(Data entries)
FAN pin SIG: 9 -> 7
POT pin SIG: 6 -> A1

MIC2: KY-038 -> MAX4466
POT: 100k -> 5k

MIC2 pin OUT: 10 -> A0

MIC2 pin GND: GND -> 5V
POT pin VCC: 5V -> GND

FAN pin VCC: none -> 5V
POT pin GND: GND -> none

[EXERCISE DIRECTIONS] Lines in the data that include the word "none" should all be copied.

[RESULT]
FAN pin VCC: none -> 5V
POT pin GND: GND -> none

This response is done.